- WHAT IS NEEDED: Exclude every picture. Output verbatim the lines from the one containing "pos1: [287, 185]" to the end of the data.

- INPUT DATA:
──────

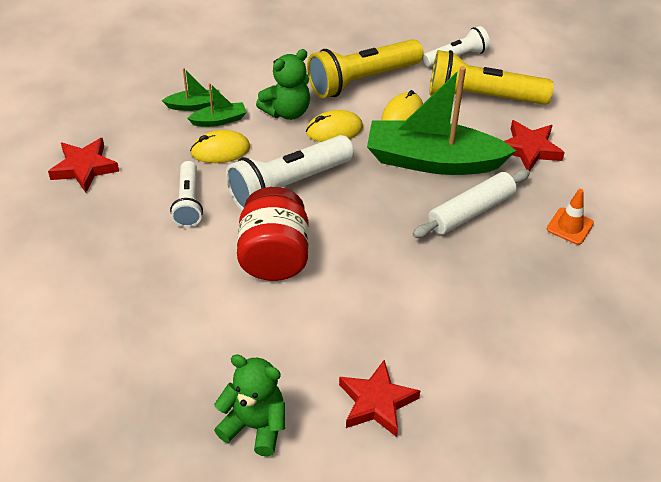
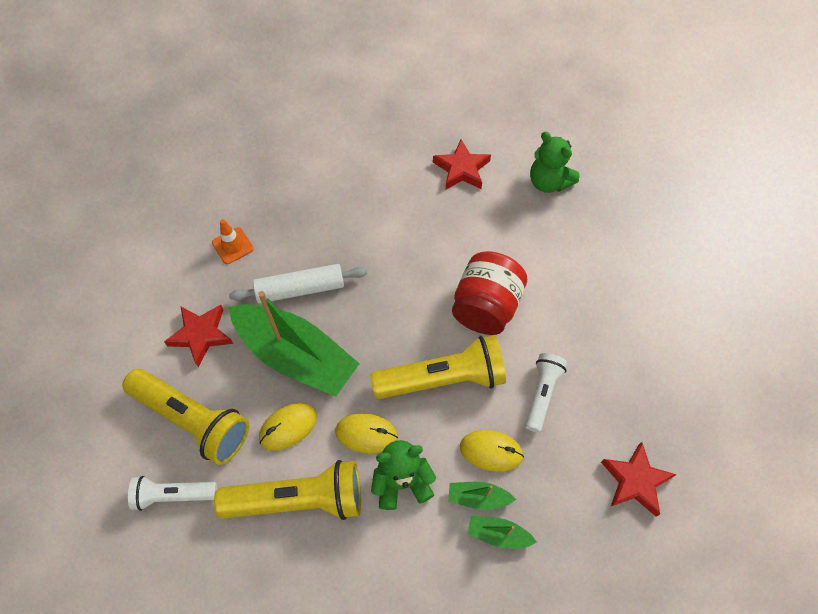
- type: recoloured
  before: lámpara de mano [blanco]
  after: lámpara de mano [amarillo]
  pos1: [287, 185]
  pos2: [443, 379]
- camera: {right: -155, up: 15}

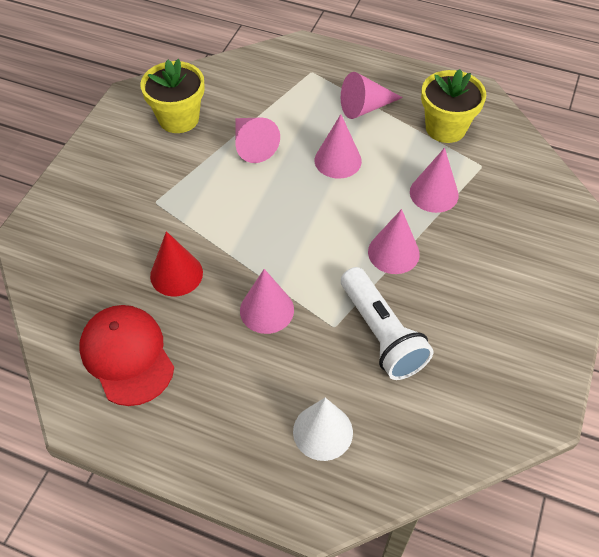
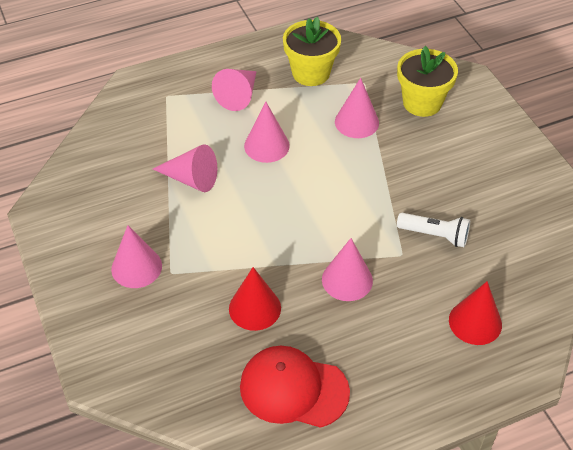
- type: moved
  before: maceta [amarillo]
  pos1: [179, 118]
  pos2: [422, 103]
- type: moved
  before: cono [rosa]
  pos1: [393, 252]
  pos2: [136, 267]
- type: resized
  before: lámpara de mano [blanco]
  pos1: [381, 334]
  pos2: [435, 235]
  scale: 0.65
- type: recoloured
  before: cono [blanco]
  after: cono [rojo]
  pos1: [323, 431]
  pos2: [475, 322]
- camera: {right: -45, up: -5}

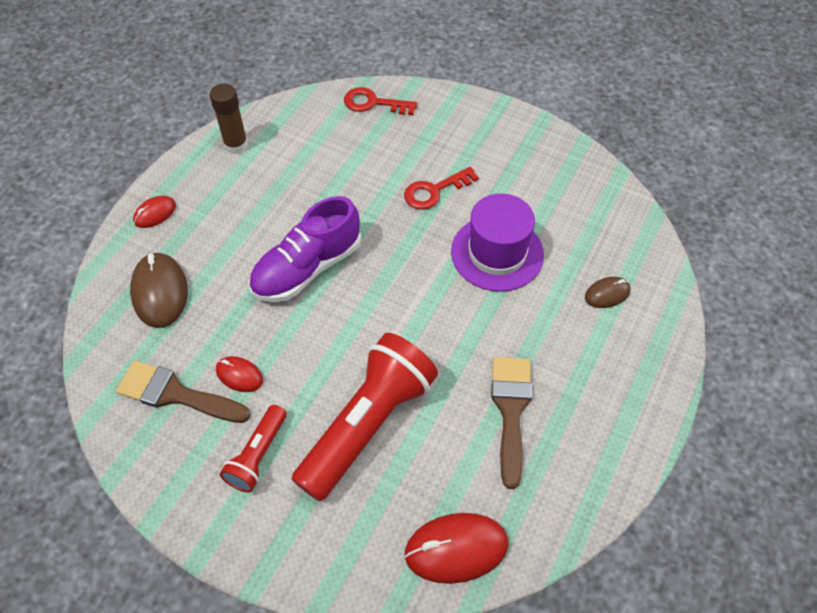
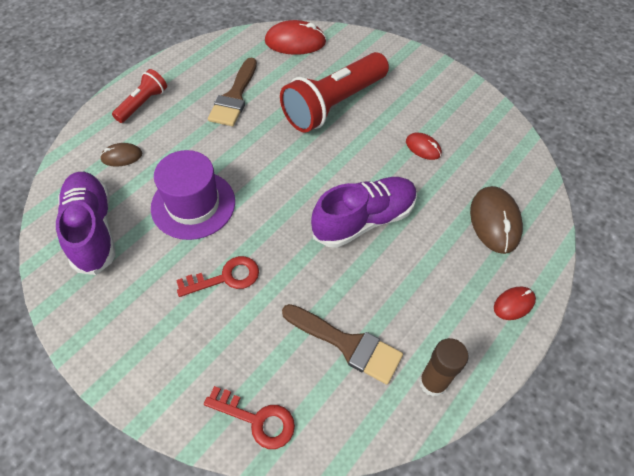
- type: moved
  before: pincel [marrón]
  pos1: [176, 394]
  pos2: [347, 344]
- type: moved
  before: lámpara de mano [rojo]
  pos1: [257, 456]
  pos2: [143, 103]
- type: added
  after: zapato [morado]
  pos2: [92, 230]
- camera: {right: -170, up: 0}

──────

- TASK SOLUTION:
  pos1: [287, 185]
  pos2: [443, 379]
- camera: {right: -155, up: 15}

- type: moved
  before: maceta [amarillo]
  pos1: [179, 118]
  pos2: [422, 103]
- type: moved
  before: cono [rosa]
  pos1: [393, 252]
  pos2: [136, 267]
- type: resized
  before: lámpara de mano [blanco]
  pos1: [381, 334]
  pos2: [435, 235]
  scale: 0.65
- type: recoloured
  before: cono [blanco]
  after: cono [rojo]
  pos1: [323, 431]
  pos2: [475, 322]
- camera: {right: -45, up: -5}

- type: moved
  before: pincel [marrón]
  pos1: [176, 394]
  pos2: [347, 344]
- type: moved
  before: lámpara de mano [rojo]
  pos1: [257, 456]
  pos2: [143, 103]
- type: added
  after: zapato [morado]
  pos2: [92, 230]
- camera: {right: -170, up: 0}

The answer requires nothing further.